**About this task:** Look through the entries below and extract exactly the lines from the one containing "TH4: 4.7k (KEY, VIN) -> 47k (KEY, VIN)" through the one containing "C12: 3.3nF (MA, VDD) -> none", ends included.

**Provided records:**
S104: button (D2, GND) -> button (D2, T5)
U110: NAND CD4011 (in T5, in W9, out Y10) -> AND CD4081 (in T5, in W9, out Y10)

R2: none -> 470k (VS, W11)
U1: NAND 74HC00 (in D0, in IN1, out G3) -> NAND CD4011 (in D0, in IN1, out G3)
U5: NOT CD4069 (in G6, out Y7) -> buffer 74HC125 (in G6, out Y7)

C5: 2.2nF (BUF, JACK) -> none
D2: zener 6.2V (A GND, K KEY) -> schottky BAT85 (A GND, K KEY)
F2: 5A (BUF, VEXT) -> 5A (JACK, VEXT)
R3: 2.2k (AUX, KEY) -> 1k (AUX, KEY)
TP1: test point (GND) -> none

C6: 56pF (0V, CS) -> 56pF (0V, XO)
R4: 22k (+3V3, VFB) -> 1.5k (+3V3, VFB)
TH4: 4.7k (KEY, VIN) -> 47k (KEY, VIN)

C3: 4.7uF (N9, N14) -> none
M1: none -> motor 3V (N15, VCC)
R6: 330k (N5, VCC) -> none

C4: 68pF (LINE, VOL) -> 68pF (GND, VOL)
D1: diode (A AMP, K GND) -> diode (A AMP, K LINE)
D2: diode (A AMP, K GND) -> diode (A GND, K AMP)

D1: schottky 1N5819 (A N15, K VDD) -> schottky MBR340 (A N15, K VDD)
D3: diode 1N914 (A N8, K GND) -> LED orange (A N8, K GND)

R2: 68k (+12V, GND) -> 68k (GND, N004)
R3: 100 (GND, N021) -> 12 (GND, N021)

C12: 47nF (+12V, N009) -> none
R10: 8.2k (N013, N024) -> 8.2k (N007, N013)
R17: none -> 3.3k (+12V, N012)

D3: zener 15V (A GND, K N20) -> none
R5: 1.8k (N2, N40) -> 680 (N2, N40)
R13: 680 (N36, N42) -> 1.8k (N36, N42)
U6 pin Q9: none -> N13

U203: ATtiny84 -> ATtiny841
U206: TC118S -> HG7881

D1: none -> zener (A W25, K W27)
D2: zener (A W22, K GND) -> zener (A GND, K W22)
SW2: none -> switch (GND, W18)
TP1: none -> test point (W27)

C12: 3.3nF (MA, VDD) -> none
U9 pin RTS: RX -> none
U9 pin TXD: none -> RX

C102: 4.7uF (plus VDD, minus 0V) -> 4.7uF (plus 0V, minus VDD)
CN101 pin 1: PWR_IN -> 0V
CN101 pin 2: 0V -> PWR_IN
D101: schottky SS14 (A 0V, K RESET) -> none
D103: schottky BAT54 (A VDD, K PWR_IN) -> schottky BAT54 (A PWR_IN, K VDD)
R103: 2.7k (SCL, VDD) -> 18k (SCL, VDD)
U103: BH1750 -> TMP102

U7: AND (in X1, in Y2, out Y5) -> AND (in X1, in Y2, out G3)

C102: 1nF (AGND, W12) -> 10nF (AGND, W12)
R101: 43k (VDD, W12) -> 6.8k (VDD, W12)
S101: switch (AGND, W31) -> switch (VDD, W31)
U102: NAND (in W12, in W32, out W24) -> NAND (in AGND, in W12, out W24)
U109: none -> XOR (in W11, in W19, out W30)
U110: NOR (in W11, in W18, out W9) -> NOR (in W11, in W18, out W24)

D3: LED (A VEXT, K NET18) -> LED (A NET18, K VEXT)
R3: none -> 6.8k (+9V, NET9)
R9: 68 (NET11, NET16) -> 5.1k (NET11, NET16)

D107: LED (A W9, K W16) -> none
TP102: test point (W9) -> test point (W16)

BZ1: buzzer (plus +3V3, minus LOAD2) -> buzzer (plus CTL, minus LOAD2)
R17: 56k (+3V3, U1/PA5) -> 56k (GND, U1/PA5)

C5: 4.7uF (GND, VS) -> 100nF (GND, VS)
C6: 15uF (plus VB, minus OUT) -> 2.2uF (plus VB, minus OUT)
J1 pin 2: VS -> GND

**Solved exercise:**
TH4: 4.7k (KEY, VIN) -> 47k (KEY, VIN)

C3: 4.7uF (N9, N14) -> none
M1: none -> motor 3V (N15, VCC)
R6: 330k (N5, VCC) -> none

C4: 68pF (LINE, VOL) -> 68pF (GND, VOL)
D1: diode (A AMP, K GND) -> diode (A AMP, K LINE)
D2: diode (A AMP, K GND) -> diode (A GND, K AMP)

D1: schottky 1N5819 (A N15, K VDD) -> schottky MBR340 (A N15, K VDD)
D3: diode 1N914 (A N8, K GND) -> LED orange (A N8, K GND)

R2: 68k (+12V, GND) -> 68k (GND, N004)
R3: 100 (GND, N021) -> 12 (GND, N021)

C12: 47nF (+12V, N009) -> none
R10: 8.2k (N013, N024) -> 8.2k (N007, N013)
R17: none -> 3.3k (+12V, N012)

D3: zener 15V (A GND, K N20) -> none
R5: 1.8k (N2, N40) -> 680 (N2, N40)
R13: 680 (N36, N42) -> 1.8k (N36, N42)
U6 pin Q9: none -> N13

U203: ATtiny84 -> ATtiny841
U206: TC118S -> HG7881

D1: none -> zener (A W25, K W27)
D2: zener (A W22, K GND) -> zener (A GND, K W22)
SW2: none -> switch (GND, W18)
TP1: none -> test point (W27)

C12: 3.3nF (MA, VDD) -> none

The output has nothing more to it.